* Problem statement *
Each line of the material must appear again in the answer, exactly.

* Extracted data *

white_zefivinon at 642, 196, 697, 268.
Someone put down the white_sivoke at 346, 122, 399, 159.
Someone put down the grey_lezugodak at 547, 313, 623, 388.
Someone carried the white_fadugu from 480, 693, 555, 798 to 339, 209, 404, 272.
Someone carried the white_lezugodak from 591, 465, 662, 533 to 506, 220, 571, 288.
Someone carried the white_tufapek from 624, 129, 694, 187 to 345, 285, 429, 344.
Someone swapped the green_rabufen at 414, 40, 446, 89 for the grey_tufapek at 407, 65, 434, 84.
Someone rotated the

* Exercise result *
white_zefivinon at 642, 196, 697, 268.
Someone put down the white_sivoke at 346, 122, 399, 159.
Someone put down the grey_lezugodak at 547, 313, 623, 388.
Someone carried the white_fadugu from 480, 693, 555, 798 to 339, 209, 404, 272.
Someone carried the white_lezugodak from 591, 465, 662, 533 to 506, 220, 571, 288.
Someone carried the white_tufapek from 624, 129, 694, 187 to 345, 285, 429, 344.
Someone swapped the green_rabufen at 414, 40, 446, 89 for the grey_tufapek at 407, 65, 434, 84.
Someone rotated the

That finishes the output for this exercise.